Scene edit records:
#####

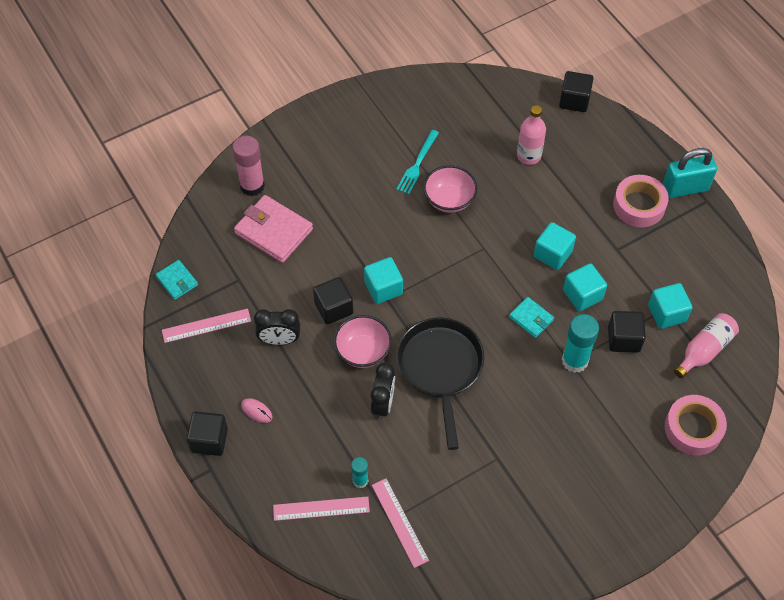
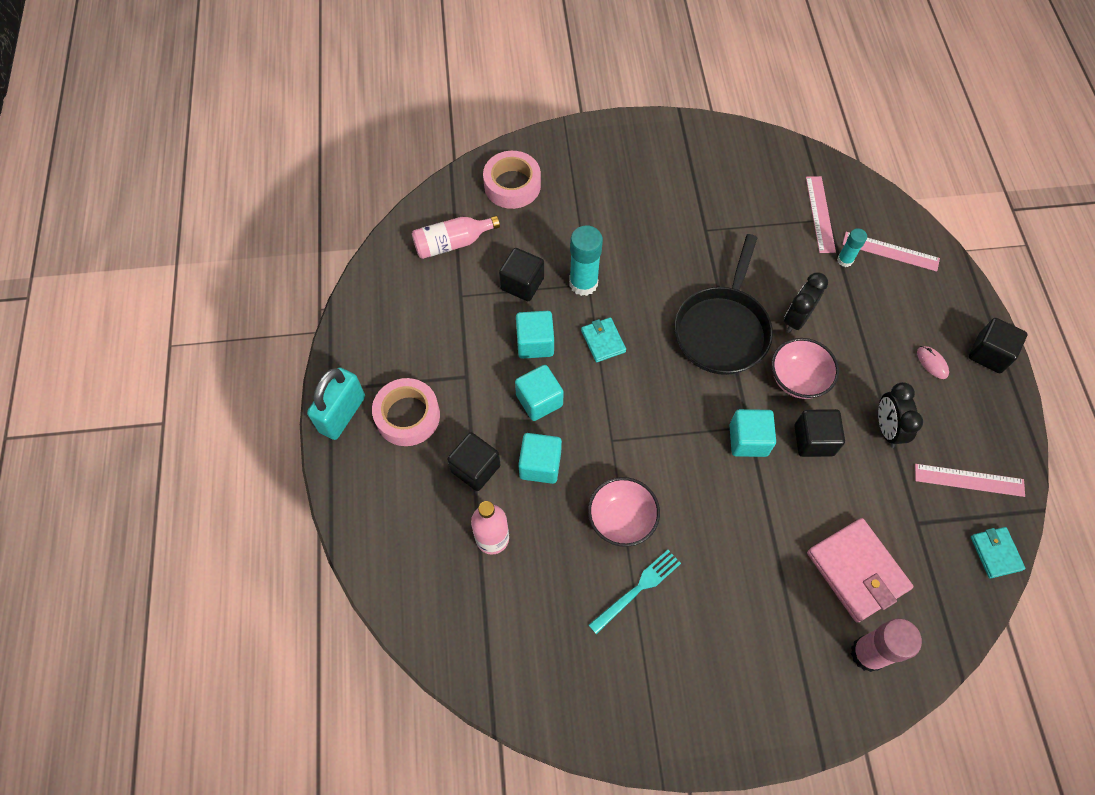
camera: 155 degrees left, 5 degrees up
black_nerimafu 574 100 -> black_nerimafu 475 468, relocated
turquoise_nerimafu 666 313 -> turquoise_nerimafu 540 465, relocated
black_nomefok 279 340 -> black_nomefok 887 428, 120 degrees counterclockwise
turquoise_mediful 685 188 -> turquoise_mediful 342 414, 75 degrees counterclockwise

#####

Required action:
The records above should be returned exactly, with only their pictures held back.

Finished task:
camera: 155 degrees left, 5 degrees up
black_nerimafu 574 100 -> black_nerimafu 475 468, relocated
turquoise_nerimafu 666 313 -> turquoise_nerimafu 540 465, relocated
black_nomefok 279 340 -> black_nomefok 887 428, 120 degrees counterclockwise
turquoise_mediful 685 188 -> turquoise_mediful 342 414, 75 degrees counterclockwise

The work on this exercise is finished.